Activity: Among the records below, how many lines contain "white"? State the number and nothing more.
__________________________________________________
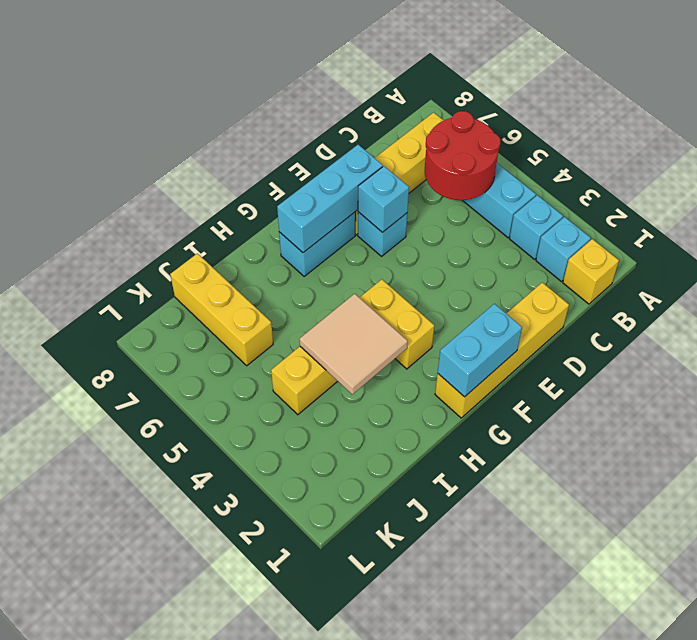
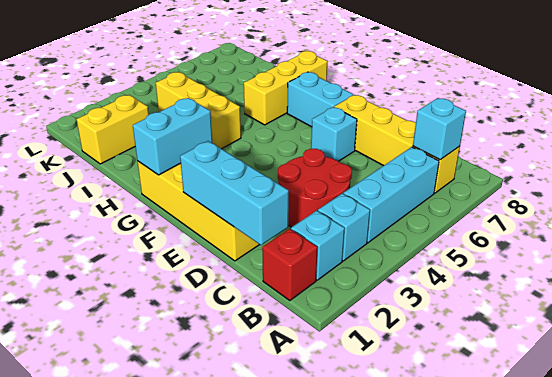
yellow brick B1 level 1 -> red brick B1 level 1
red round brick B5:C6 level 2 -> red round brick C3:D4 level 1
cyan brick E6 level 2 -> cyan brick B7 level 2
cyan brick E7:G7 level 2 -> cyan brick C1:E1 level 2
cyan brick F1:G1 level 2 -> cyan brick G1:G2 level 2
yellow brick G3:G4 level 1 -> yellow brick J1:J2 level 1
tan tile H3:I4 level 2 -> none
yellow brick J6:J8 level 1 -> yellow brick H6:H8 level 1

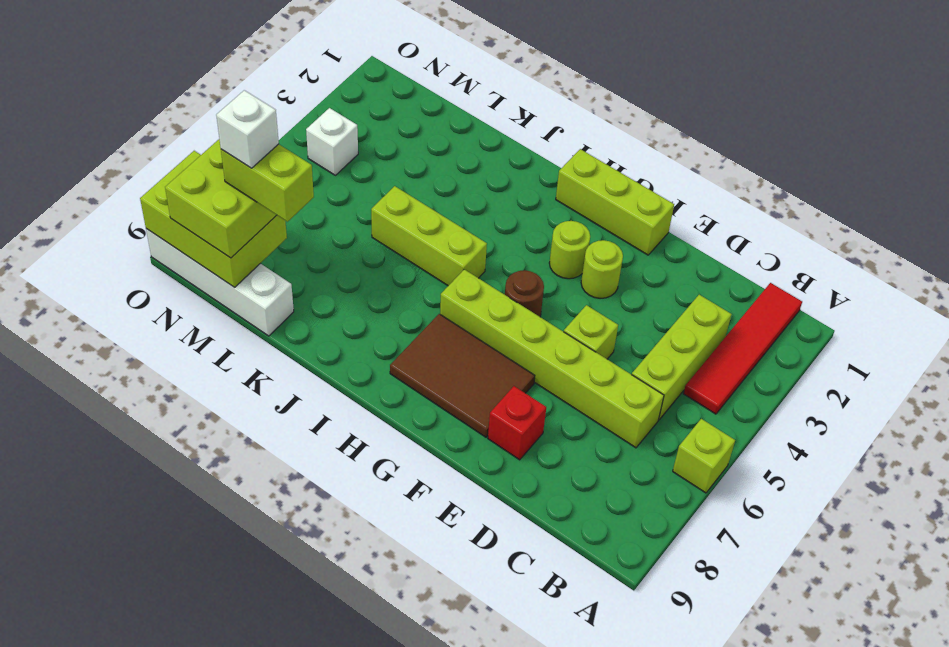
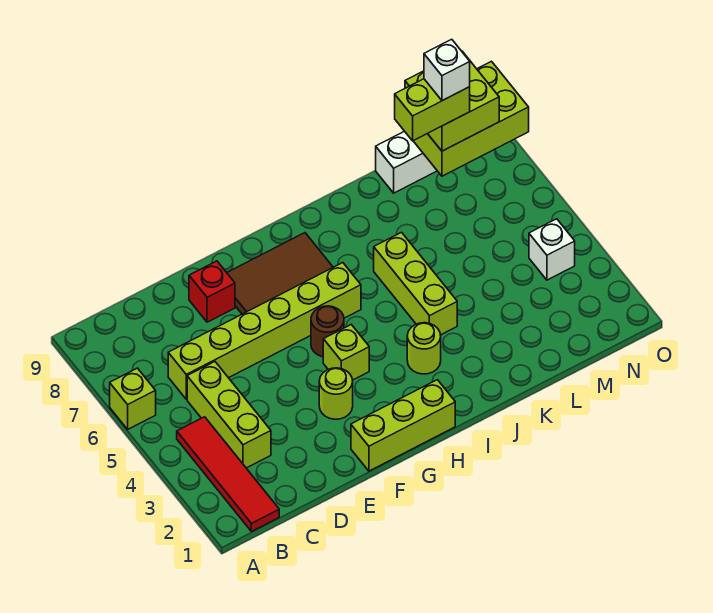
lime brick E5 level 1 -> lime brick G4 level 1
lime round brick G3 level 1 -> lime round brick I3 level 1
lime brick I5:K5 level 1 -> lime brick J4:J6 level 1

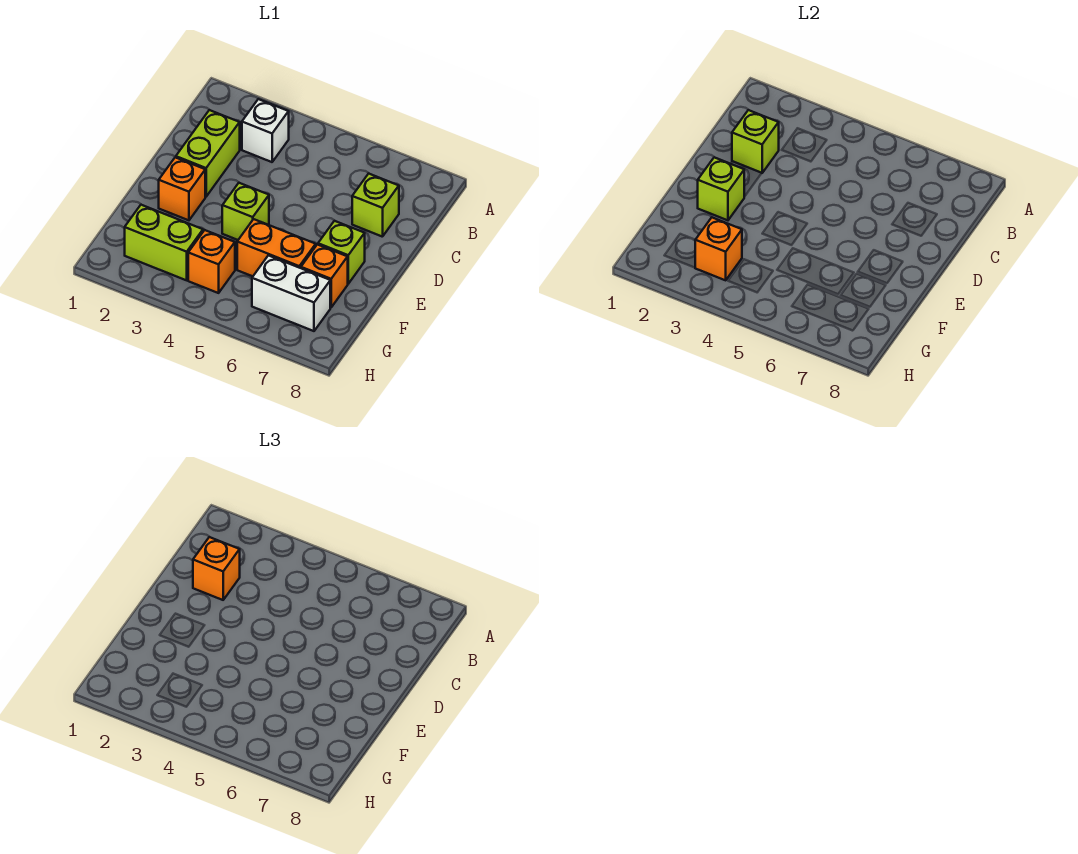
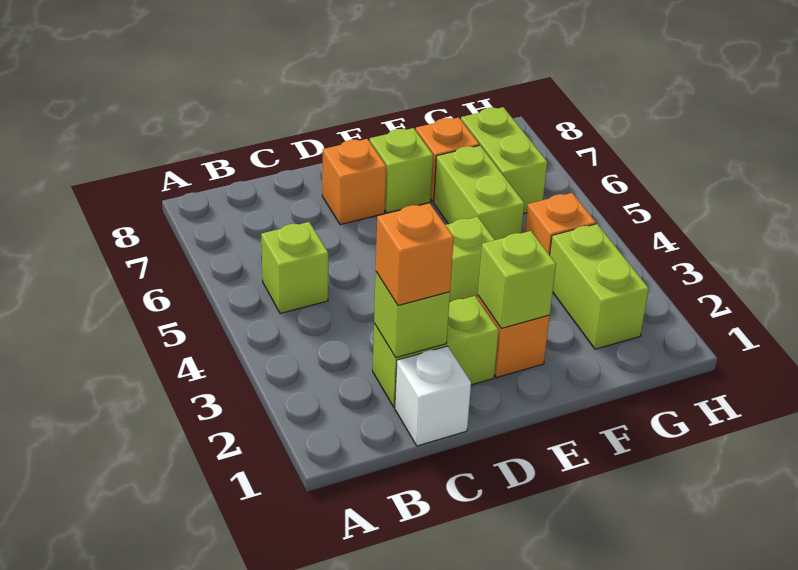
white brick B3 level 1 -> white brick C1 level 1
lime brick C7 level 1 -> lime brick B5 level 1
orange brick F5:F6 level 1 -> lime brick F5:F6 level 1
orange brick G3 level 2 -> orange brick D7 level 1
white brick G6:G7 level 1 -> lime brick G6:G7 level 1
__________________________________________________
The answer: 2